Collected data:
--- START ---
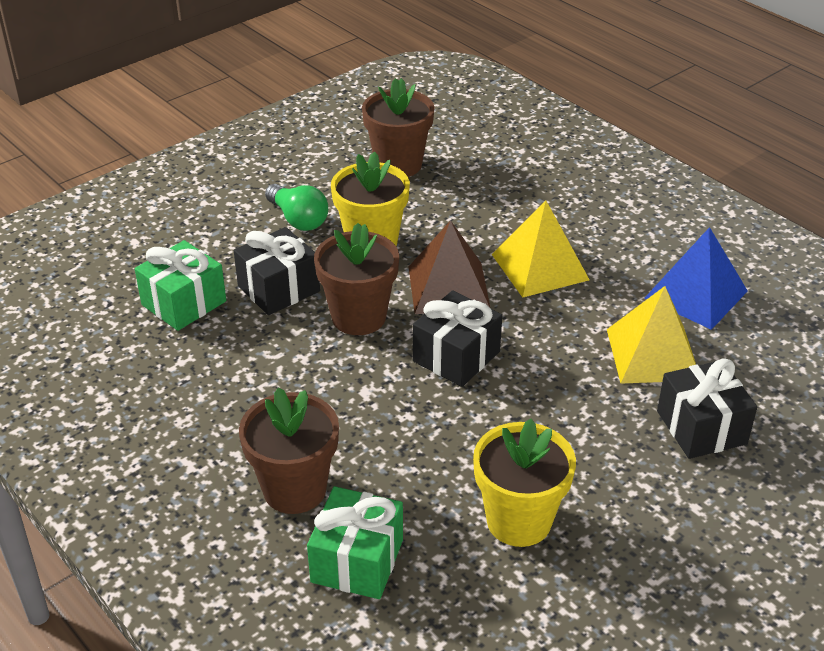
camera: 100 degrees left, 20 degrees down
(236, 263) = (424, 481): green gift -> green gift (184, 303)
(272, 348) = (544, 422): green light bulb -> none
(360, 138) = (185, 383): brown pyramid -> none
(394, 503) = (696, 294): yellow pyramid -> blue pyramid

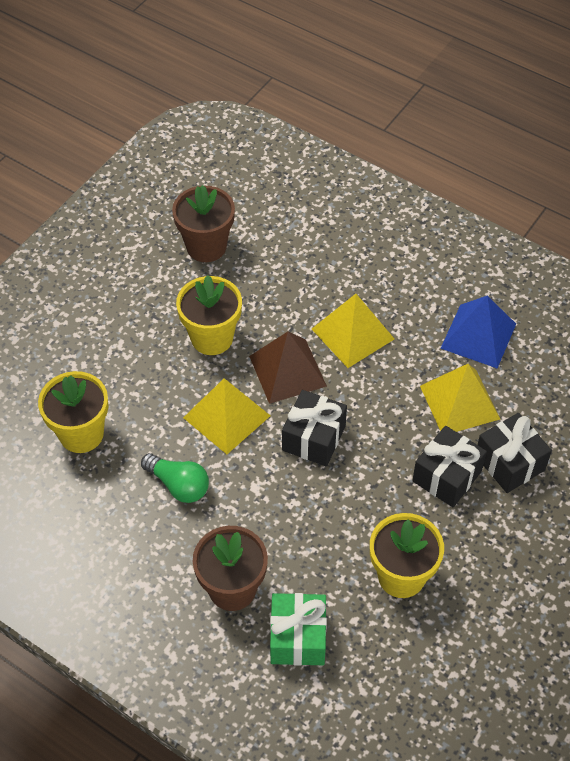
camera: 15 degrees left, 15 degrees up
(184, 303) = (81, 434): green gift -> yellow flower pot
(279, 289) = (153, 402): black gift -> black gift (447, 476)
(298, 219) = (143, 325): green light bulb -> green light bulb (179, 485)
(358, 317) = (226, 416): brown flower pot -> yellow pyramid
--- END ---
Return, exactly as they appear, the lines from the line containing "(236, 263) = (424, 481): green" through the end of the records above, both ends included, without pictures.

(236, 263) = (424, 481): green gift -> green gift (184, 303)
(272, 348) = (544, 422): green light bulb -> none
(360, 138) = (185, 383): brown pyramid -> none
(394, 503) = (696, 294): yellow pyramid -> blue pyramid

camera: 15 degrees left, 15 degrees up
(184, 303) = (81, 434): green gift -> yellow flower pot
(279, 289) = (153, 402): black gift -> black gift (447, 476)
(298, 219) = (143, 325): green light bulb -> green light bulb (179, 485)
(358, 317) = (226, 416): brown flower pot -> yellow pyramid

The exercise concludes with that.